### [Work to be completed]
Everything below from the line with "R6: 68k (GND, TEMP) -> 68k (DIR, GND)" through the line with "C9: 1nF (AGND, CV) -> 47nF (AGND, CV)" must be retyped exactly, except the pictures.

### [Excerpted data]
Start of Block
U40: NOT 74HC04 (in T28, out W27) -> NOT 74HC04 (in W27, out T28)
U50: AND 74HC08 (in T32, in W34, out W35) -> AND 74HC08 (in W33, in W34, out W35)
End of Block
Start of Block
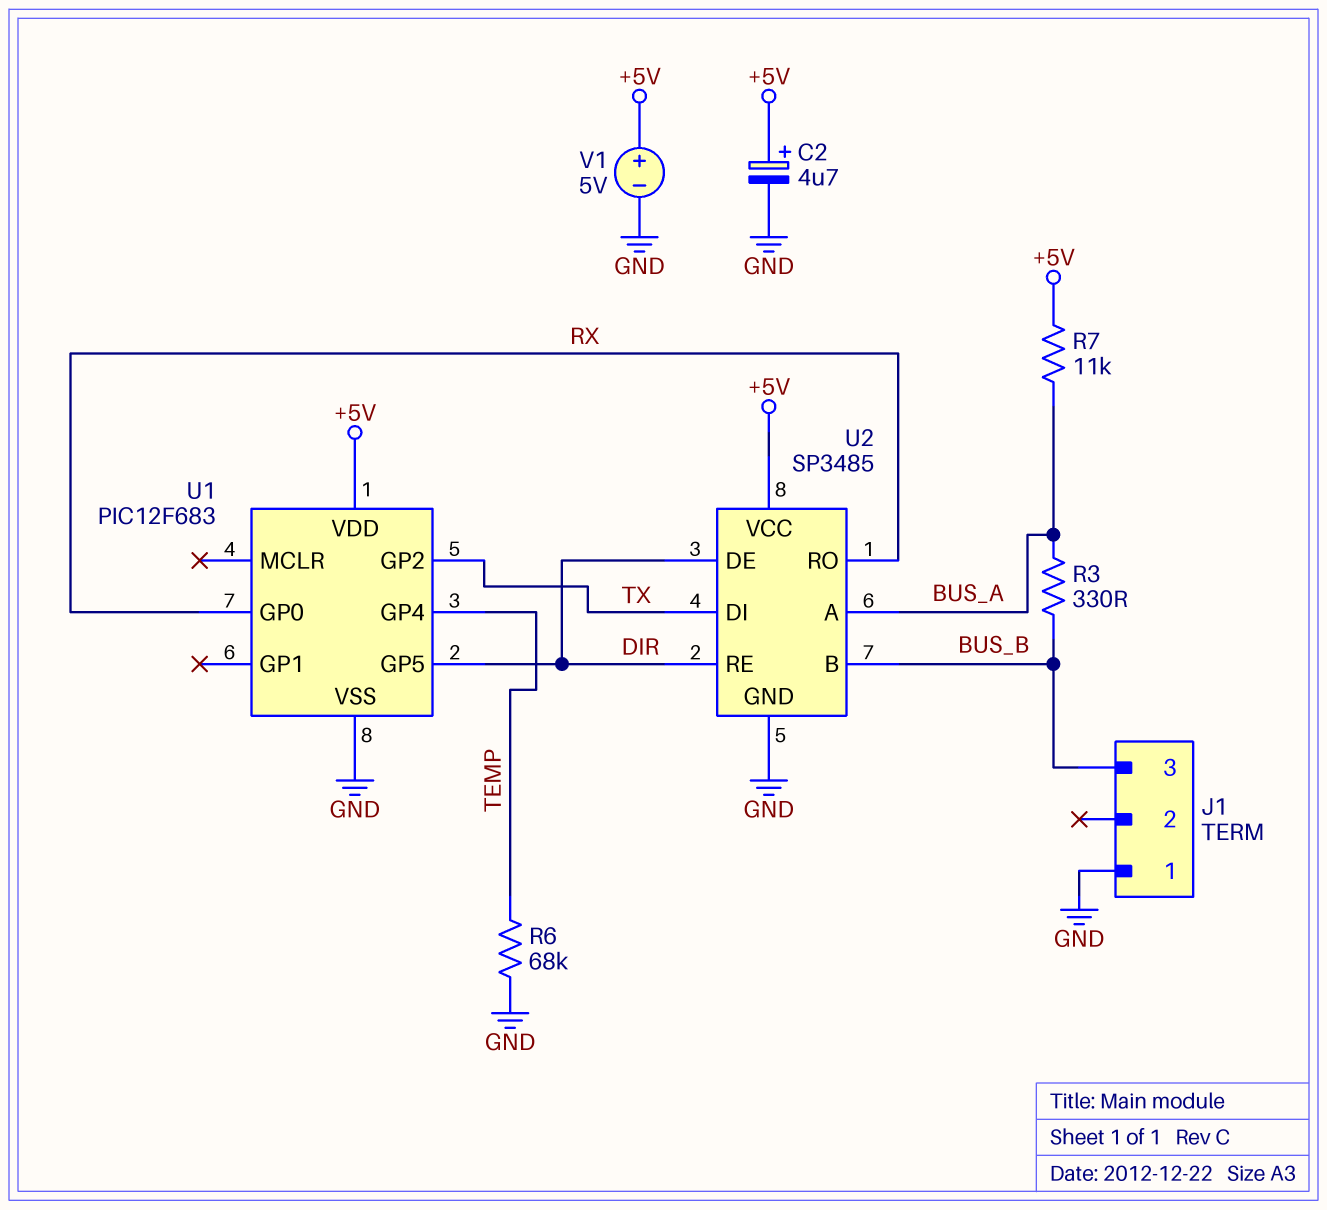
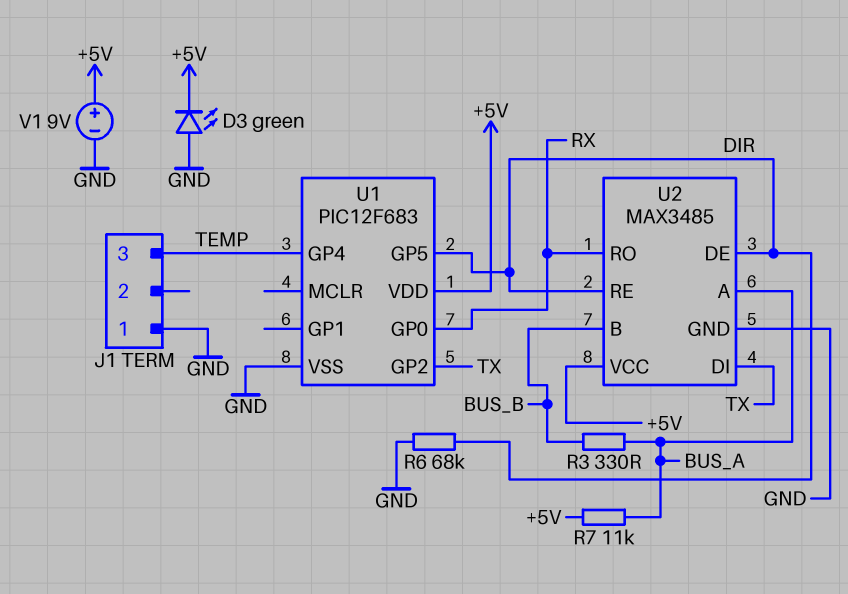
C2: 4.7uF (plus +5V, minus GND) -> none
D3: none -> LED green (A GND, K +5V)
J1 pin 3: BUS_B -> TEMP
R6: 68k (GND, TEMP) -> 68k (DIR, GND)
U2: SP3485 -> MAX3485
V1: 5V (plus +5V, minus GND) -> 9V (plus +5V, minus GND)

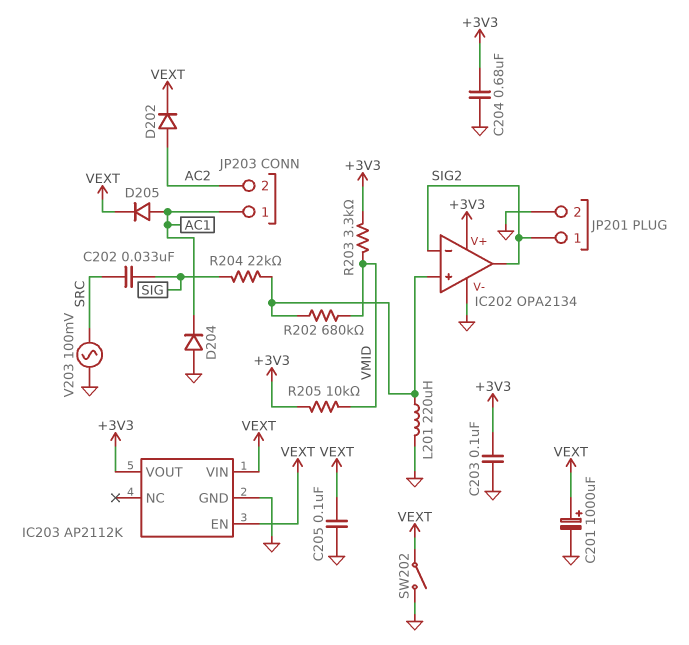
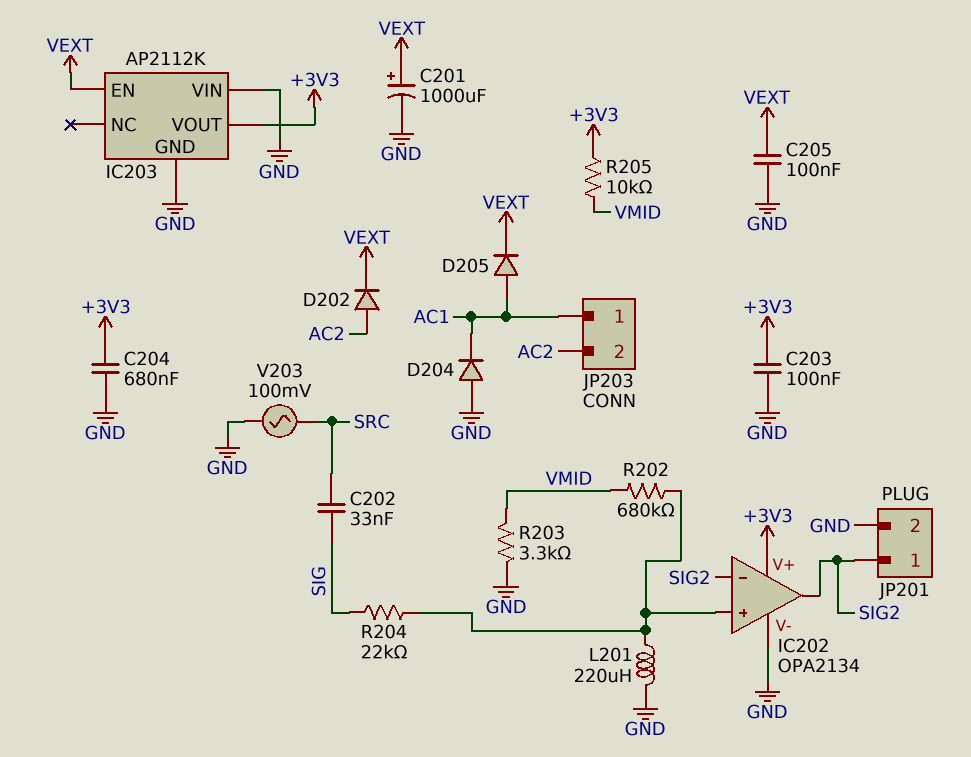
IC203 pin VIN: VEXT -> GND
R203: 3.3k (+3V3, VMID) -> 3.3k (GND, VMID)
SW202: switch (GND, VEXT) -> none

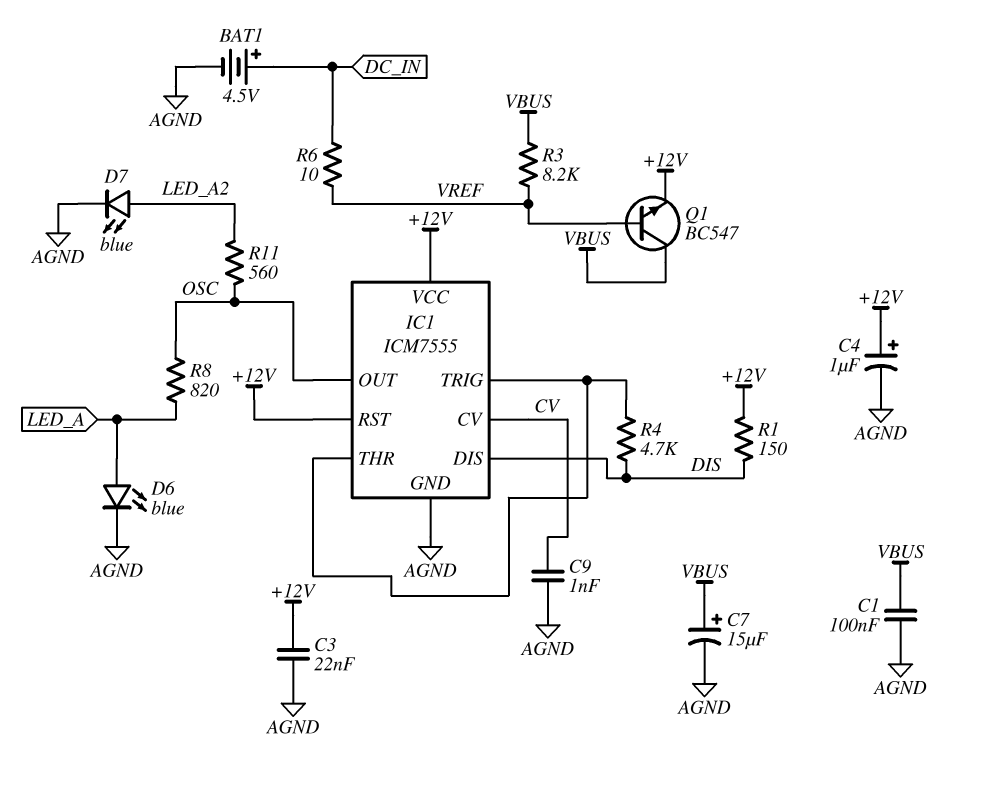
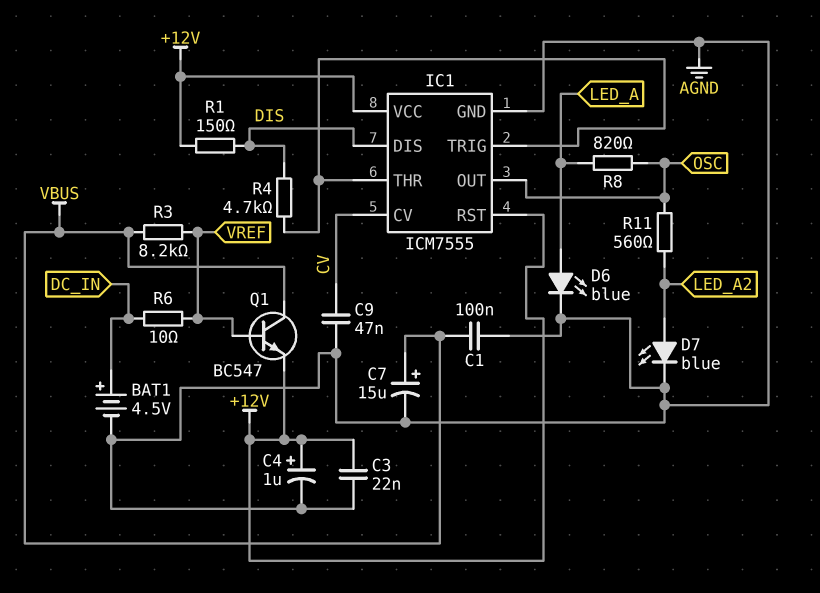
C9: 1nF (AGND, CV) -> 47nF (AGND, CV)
End of Block
### [Result for this task]
R6: 68k (GND, TEMP) -> 68k (DIR, GND)
U2: SP3485 -> MAX3485
V1: 5V (plus +5V, minus GND) -> 9V (plus +5V, minus GND)

IC203 pin VIN: VEXT -> GND
R203: 3.3k (+3V3, VMID) -> 3.3k (GND, VMID)
SW202: switch (GND, VEXT) -> none

C9: 1nF (AGND, CV) -> 47nF (AGND, CV)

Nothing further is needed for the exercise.